──────── GIVEN ENTRIES ────────
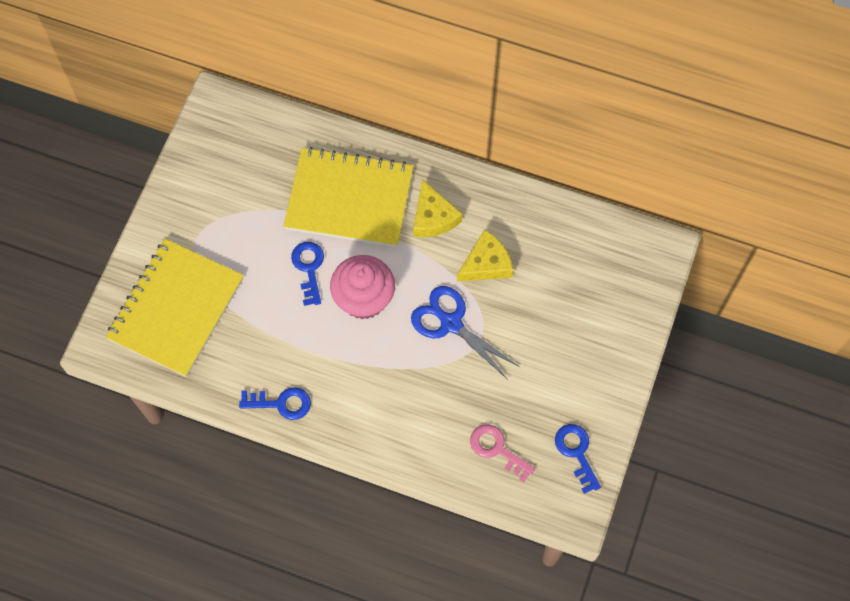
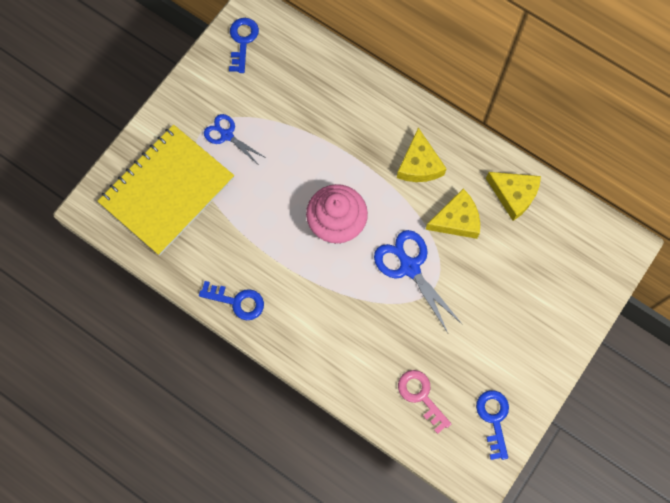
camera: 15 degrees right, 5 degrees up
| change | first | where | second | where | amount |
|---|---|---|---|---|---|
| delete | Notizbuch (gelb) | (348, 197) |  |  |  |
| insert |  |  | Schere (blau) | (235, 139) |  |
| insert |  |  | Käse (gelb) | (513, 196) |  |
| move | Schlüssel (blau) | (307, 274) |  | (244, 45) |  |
────────
REQUIRED WORK: Would you copy all lines in the records where the string "blau" appears?

FINISHED TASK:
| insert |  |  | Schere (blau) | (235, 139) |  |
| move | Schlüssel (blau) | (307, 274) |  | (244, 45) |  |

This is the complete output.